▶ [DO THIS] The output should consist solely of the line containing "Show me where stroma is." and the lines that follow it through the end of the data below.
++++ STORED RECORDS
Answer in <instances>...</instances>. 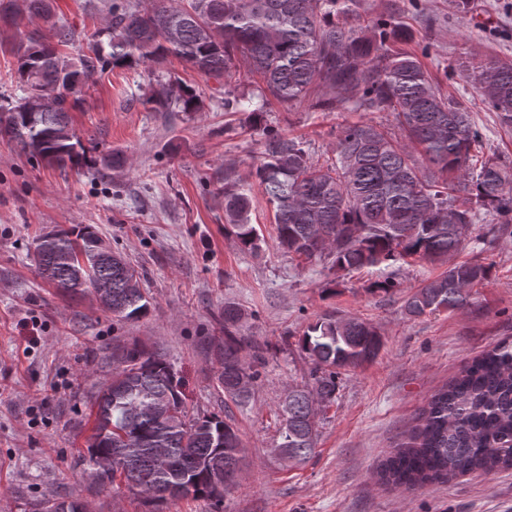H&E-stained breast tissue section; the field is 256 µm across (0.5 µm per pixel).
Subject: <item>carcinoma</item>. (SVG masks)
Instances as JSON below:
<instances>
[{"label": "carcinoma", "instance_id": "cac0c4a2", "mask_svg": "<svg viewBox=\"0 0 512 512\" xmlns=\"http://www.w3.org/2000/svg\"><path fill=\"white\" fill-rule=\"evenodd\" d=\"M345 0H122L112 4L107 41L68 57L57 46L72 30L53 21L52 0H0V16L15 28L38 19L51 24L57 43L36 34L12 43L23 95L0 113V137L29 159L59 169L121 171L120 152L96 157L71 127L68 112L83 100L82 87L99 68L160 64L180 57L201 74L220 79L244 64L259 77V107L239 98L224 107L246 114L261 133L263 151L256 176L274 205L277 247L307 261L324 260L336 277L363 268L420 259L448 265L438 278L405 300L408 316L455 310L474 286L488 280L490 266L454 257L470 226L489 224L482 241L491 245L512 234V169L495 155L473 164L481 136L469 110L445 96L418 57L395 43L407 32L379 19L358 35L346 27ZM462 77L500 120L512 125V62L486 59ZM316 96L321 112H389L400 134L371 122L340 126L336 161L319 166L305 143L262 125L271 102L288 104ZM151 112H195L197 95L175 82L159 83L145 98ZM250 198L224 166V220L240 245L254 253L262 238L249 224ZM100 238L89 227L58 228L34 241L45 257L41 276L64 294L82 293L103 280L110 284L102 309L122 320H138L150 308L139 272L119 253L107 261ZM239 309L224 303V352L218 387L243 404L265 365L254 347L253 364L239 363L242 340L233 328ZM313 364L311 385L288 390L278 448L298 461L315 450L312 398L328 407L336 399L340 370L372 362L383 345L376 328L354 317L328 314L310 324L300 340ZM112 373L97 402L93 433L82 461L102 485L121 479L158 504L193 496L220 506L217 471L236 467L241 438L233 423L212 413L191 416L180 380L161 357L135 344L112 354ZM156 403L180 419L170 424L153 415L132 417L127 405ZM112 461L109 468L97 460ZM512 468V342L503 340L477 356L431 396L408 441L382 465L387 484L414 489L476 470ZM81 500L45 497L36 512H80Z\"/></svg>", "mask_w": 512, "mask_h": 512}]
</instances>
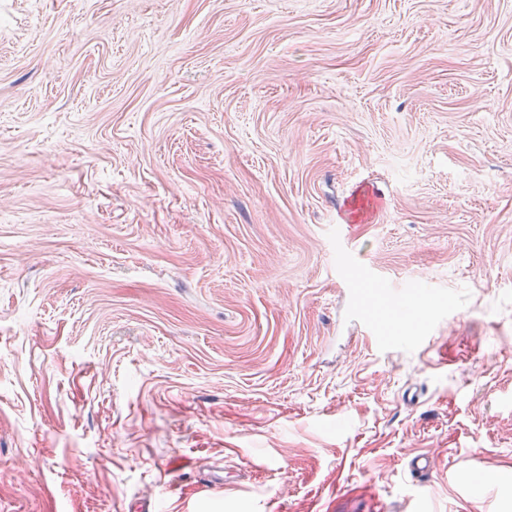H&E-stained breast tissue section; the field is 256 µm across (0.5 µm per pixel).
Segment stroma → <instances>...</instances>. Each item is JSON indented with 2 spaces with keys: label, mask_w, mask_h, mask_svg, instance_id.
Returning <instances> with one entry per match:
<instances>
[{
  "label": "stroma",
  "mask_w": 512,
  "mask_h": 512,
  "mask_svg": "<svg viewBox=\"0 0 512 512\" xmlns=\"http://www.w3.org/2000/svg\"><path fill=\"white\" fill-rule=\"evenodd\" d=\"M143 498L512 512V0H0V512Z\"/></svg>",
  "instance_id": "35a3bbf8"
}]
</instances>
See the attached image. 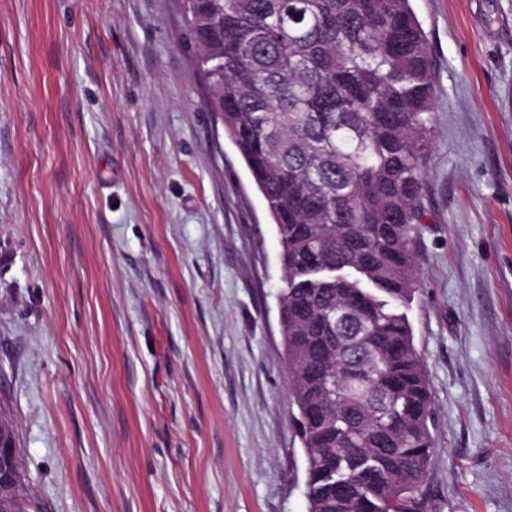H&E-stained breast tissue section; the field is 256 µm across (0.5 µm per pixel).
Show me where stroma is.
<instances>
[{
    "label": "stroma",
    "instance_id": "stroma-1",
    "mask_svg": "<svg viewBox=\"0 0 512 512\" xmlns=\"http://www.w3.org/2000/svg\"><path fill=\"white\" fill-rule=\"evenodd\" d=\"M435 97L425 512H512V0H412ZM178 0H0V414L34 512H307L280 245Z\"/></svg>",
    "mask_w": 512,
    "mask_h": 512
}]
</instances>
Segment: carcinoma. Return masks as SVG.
++++++++
▶ [RESULT OF THE TASK]
Show me where stroma is.
<instances>
[{
    "label": "stroma",
    "instance_id": "stroma-1",
    "mask_svg": "<svg viewBox=\"0 0 512 512\" xmlns=\"http://www.w3.org/2000/svg\"><path fill=\"white\" fill-rule=\"evenodd\" d=\"M435 97L425 512H512V0H412ZM178 0H0V414L34 512H307L280 245Z\"/></svg>",
    "mask_w": 512,
    "mask_h": 512
}]
</instances>
Segment: carcinoma. Return masks as SVG.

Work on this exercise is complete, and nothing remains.